= GOAL OF THE EXERCISE =
Pictures aside, can you reproduce the records word for word?

-- EXCERPTED DATA follows --

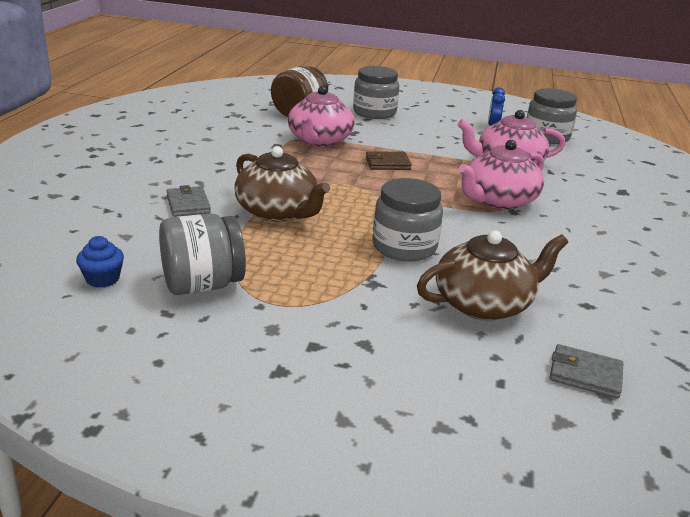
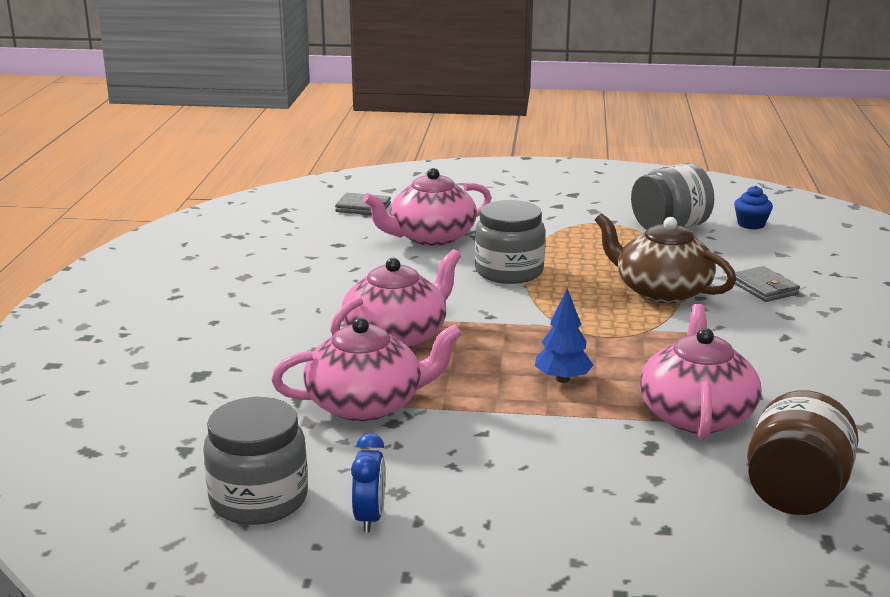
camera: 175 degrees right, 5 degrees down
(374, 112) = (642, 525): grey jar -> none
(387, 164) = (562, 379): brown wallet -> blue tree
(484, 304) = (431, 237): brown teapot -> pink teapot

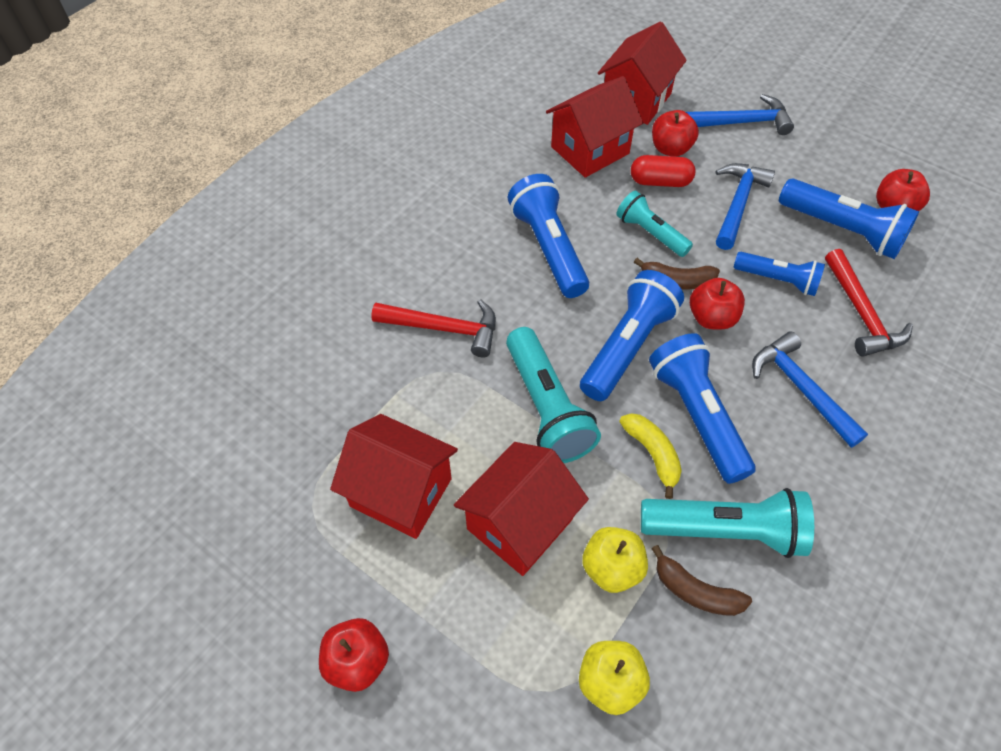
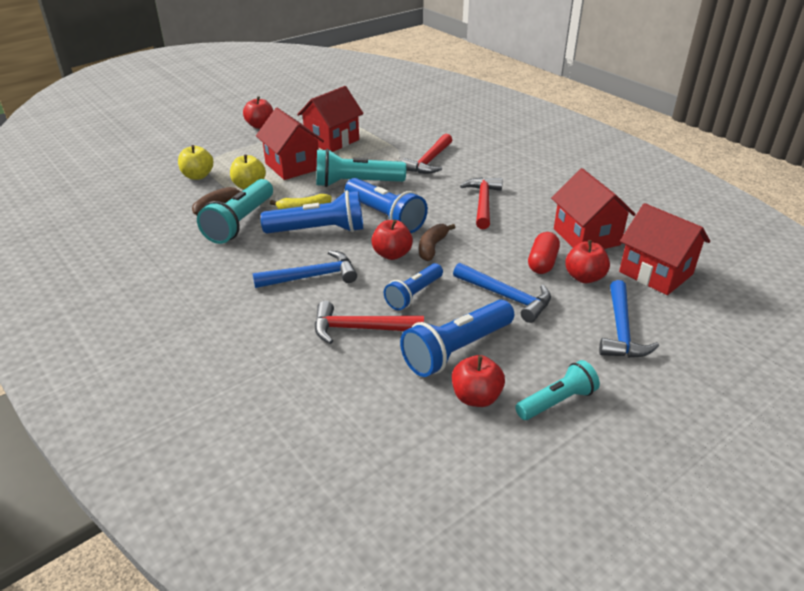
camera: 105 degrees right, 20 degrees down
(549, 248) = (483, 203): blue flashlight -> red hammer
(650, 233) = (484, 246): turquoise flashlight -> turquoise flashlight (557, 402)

-- EXCERPTED DATA concluded --

= RESULT OF THE EXERCISE =
camera: 175 degrees right, 5 degrees down
(374, 112) = (642, 525): grey jar -> none
(387, 164) = (562, 379): brown wallet -> blue tree
(484, 304) = (431, 237): brown teapot -> pink teapot

camera: 105 degrees right, 20 degrees down
(549, 248) = (483, 203): blue flashlight -> red hammer
(650, 233) = (484, 246): turquoise flashlight -> turquoise flashlight (557, 402)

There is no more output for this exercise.